*** DATA SECTION ***
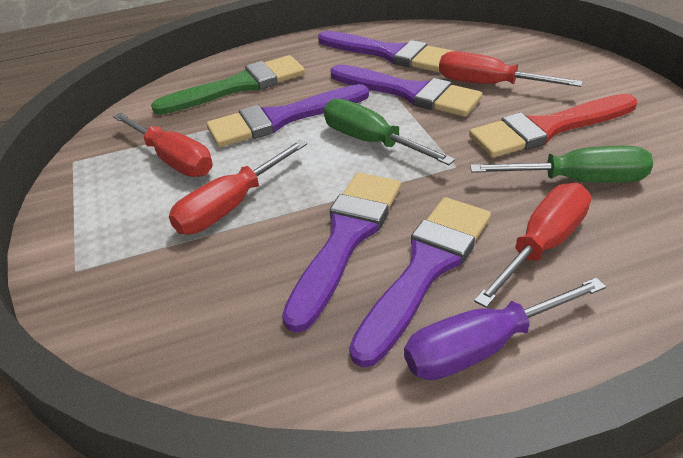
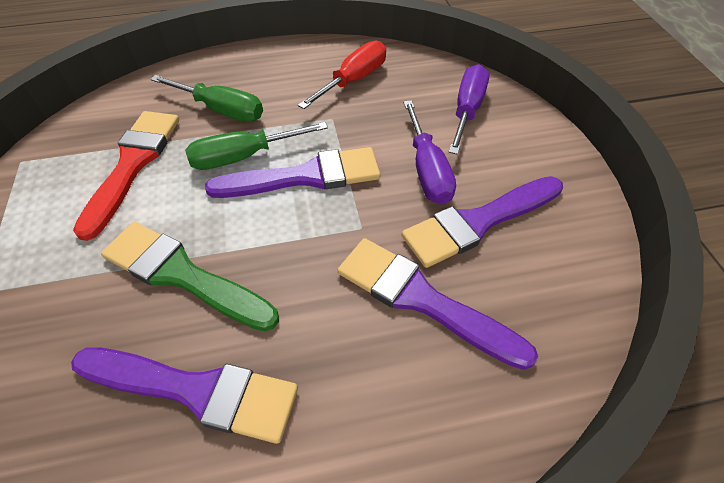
purple brush: 5 -> 4
purple screwdriver: 1 -> 2
red screwdriver: 4 -> 1

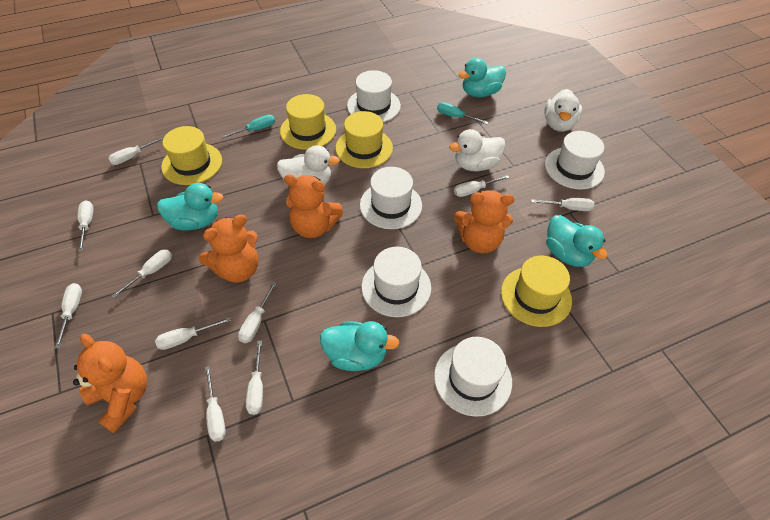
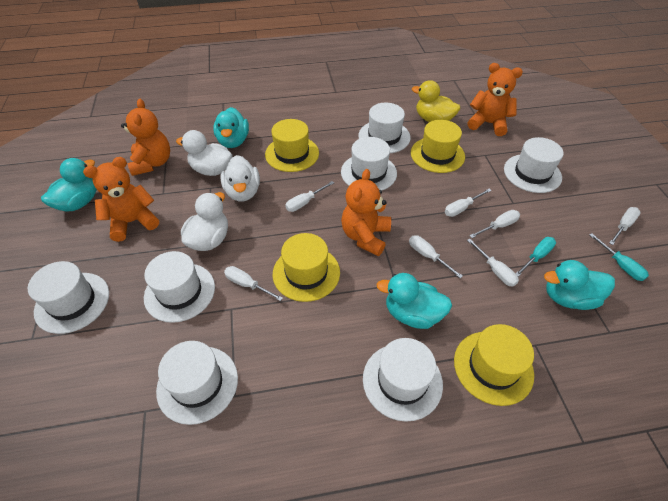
white hat: 5 -> 7
white screwdriver: 10 -> 7
yellow duck: 0 -> 1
*** End of DATA SECTION ***
**TASK TO CARRY OUT:** Once the pictures have been removed, reproduce each line of the material above exactly.

**ANSWER BOX:**
purple brush: 5 -> 4
purple screwdriver: 1 -> 2
red screwdriver: 4 -> 1

white hat: 5 -> 7
white screwdriver: 10 -> 7
yellow duck: 0 -> 1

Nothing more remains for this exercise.